TASK MATERIAL:
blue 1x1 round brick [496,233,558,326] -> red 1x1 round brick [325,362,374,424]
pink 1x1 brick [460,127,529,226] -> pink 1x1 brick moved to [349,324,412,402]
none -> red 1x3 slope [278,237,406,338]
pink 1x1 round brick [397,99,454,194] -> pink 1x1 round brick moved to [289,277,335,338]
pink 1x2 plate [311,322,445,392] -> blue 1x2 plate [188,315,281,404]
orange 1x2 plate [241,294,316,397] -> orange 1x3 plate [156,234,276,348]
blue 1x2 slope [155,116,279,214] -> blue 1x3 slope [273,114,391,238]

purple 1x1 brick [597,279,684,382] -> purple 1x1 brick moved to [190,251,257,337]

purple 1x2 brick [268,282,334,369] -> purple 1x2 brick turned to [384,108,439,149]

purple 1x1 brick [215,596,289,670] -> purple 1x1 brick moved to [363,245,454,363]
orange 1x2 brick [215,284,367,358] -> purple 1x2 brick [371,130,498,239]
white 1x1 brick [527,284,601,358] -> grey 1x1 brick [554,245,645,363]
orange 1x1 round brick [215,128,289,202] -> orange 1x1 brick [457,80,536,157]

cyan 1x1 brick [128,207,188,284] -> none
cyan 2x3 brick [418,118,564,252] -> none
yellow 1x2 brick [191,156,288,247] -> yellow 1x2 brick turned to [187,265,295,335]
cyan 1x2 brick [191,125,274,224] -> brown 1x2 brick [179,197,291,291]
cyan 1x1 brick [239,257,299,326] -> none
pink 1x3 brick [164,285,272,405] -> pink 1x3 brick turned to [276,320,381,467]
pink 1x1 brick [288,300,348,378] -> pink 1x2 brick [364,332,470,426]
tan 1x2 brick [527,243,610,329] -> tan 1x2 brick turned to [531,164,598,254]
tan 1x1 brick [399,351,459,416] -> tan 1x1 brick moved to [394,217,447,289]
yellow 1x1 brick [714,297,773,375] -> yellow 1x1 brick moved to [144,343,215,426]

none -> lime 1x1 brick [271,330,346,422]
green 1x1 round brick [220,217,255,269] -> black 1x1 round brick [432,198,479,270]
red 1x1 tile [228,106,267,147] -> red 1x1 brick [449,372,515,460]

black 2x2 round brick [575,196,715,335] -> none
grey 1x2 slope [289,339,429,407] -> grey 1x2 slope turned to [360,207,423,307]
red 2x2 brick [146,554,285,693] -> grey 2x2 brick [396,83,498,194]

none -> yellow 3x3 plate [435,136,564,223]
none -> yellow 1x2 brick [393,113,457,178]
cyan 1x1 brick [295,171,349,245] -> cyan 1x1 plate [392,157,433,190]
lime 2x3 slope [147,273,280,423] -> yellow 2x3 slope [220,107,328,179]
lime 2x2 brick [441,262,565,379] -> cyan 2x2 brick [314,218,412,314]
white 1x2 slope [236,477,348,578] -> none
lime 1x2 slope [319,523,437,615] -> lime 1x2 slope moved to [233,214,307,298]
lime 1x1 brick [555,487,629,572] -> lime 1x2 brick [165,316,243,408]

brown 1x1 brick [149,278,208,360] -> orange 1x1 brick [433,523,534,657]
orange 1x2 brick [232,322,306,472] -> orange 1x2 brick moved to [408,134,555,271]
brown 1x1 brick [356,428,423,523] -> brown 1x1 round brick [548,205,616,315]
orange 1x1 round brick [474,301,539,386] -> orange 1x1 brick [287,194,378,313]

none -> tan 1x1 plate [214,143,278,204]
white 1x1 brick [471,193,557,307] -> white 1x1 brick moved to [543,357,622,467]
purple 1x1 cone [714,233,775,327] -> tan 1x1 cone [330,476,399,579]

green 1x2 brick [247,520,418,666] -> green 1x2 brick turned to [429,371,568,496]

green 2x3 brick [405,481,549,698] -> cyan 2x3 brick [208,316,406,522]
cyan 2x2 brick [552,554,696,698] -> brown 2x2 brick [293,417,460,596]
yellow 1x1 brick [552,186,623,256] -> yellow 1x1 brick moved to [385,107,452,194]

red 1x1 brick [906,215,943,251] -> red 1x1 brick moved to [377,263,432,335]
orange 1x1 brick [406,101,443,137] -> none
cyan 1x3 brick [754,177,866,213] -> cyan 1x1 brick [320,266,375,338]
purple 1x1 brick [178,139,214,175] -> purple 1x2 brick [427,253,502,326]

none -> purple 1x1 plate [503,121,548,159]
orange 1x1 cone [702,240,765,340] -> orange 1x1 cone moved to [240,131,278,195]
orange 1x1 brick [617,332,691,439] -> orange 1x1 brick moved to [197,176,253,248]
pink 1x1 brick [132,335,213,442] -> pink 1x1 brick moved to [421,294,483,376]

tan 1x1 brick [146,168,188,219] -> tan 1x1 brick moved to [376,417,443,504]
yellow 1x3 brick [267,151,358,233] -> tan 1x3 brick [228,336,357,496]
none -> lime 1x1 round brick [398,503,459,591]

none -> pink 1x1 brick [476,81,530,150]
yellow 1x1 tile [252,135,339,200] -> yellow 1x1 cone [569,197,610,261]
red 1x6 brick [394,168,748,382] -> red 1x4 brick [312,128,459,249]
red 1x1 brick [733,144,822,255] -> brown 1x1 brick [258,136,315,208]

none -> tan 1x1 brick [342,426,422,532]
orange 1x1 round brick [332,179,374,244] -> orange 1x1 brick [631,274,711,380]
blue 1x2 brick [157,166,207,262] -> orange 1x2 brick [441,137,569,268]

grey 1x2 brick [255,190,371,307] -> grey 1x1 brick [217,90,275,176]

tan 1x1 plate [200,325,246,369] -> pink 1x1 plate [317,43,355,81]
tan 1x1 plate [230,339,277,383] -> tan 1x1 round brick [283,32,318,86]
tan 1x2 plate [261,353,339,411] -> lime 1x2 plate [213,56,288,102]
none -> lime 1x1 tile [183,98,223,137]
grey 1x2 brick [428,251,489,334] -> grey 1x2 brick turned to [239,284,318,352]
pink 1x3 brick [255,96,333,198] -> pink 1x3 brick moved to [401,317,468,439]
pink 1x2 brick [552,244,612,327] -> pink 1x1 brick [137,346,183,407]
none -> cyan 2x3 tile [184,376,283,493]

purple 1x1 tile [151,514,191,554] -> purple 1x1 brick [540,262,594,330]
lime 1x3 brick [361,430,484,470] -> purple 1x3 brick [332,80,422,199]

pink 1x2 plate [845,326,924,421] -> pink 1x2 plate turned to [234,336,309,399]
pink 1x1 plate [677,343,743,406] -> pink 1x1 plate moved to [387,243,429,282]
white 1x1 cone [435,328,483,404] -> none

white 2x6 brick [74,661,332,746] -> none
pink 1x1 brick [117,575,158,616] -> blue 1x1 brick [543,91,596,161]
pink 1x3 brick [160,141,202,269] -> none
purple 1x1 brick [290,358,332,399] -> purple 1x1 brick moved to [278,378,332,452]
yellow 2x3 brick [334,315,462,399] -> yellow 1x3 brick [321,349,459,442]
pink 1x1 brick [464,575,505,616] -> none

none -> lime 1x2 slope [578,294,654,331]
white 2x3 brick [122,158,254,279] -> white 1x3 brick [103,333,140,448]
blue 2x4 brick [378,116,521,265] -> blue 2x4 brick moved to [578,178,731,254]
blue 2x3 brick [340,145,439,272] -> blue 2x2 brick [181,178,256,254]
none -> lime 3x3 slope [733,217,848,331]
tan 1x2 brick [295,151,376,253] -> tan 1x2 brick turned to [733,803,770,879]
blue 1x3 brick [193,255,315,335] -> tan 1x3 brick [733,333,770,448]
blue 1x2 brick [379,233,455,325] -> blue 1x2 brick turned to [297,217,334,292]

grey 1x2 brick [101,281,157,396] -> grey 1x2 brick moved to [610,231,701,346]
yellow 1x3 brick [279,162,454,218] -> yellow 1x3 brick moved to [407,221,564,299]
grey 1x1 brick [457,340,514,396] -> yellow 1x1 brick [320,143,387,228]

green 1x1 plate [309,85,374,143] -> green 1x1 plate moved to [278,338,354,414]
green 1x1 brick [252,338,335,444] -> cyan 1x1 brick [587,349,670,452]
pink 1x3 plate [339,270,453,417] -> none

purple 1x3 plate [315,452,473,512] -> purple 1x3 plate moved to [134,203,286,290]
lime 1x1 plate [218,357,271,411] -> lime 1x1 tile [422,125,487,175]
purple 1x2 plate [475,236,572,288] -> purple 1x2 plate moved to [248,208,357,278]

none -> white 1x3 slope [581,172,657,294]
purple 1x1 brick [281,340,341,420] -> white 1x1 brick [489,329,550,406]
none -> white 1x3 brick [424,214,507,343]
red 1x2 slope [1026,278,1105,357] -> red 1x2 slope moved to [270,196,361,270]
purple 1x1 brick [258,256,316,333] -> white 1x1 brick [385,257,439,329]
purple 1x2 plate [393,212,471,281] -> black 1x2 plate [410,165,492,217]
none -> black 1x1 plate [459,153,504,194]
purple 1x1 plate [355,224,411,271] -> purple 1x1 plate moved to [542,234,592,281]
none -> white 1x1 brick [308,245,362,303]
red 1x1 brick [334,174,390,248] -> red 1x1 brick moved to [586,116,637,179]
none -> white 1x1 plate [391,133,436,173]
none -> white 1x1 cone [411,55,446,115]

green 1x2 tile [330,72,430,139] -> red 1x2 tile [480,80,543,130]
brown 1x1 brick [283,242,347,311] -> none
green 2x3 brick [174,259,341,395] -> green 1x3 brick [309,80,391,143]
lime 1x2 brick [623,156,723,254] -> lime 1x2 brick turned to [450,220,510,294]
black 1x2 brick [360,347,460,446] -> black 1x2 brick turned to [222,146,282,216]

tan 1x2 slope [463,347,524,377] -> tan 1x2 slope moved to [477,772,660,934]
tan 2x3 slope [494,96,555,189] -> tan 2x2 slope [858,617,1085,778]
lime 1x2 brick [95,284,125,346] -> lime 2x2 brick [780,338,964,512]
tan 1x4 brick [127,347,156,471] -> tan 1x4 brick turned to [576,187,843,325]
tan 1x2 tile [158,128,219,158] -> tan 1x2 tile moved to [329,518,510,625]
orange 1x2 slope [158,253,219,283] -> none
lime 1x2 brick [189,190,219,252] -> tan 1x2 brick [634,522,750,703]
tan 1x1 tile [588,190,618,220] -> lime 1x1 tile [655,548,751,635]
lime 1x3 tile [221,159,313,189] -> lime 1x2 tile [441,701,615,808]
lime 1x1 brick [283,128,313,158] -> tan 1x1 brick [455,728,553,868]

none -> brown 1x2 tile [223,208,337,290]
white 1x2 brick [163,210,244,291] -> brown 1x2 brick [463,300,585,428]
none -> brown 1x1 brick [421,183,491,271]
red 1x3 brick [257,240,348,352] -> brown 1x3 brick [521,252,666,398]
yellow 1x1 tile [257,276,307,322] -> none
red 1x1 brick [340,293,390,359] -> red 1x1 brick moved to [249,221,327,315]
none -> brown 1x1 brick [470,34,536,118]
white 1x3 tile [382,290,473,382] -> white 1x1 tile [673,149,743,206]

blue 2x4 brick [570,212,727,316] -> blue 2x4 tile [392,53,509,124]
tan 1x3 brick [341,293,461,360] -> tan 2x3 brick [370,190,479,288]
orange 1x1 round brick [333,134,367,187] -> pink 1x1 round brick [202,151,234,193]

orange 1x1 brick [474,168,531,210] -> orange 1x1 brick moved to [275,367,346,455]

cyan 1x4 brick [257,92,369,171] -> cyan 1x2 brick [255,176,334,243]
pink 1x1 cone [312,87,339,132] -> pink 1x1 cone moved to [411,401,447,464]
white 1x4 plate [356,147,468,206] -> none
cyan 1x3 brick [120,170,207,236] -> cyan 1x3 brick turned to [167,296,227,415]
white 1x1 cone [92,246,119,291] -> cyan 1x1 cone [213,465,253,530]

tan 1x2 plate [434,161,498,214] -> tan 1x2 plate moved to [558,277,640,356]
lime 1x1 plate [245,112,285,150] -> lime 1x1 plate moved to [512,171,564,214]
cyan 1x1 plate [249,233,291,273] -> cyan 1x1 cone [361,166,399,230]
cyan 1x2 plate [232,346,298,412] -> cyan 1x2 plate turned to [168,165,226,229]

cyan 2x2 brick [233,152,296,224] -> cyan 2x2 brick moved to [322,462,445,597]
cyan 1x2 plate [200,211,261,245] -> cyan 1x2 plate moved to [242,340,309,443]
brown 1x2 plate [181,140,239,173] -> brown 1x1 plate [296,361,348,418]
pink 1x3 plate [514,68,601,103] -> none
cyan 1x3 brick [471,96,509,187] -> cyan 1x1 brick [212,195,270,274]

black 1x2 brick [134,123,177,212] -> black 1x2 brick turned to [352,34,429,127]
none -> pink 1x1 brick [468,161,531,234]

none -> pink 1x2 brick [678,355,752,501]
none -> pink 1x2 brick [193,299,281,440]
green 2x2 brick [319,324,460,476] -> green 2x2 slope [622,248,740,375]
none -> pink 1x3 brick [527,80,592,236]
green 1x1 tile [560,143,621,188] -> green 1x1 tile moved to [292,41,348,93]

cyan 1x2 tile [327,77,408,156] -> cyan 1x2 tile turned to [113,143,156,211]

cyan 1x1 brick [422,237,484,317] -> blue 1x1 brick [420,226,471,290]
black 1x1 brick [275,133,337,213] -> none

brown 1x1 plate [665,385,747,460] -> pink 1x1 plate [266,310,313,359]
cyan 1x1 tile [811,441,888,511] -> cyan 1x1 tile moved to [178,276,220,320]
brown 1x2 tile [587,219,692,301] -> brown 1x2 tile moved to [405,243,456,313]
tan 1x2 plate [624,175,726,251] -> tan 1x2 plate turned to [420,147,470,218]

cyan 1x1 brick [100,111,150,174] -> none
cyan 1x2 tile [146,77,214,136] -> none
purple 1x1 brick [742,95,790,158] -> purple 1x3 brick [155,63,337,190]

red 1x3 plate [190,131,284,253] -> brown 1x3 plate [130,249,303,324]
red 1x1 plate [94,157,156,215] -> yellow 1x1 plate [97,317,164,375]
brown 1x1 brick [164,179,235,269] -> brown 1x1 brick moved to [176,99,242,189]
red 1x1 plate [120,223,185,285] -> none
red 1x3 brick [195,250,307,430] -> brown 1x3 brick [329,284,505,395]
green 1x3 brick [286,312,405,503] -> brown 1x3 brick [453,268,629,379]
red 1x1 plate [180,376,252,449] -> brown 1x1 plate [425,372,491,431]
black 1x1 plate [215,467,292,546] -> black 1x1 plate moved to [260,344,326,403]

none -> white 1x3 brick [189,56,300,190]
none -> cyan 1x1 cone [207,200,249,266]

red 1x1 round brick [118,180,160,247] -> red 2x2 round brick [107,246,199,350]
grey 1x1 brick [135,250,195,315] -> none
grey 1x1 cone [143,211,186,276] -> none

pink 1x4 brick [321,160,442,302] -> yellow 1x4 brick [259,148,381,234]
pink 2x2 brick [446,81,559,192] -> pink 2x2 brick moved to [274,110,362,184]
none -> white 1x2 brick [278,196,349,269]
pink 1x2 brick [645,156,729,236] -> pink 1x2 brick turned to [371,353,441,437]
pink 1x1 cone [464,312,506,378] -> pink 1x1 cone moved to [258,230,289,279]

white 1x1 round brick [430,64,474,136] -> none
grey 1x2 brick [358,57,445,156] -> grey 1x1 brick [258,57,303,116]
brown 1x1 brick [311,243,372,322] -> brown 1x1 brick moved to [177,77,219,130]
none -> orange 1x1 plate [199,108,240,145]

HOW TO COMPLETE THIS TASK:
Could you work out how many lines above contain the string "cone"? Only the number should be given.

RESPONSE AREA:
11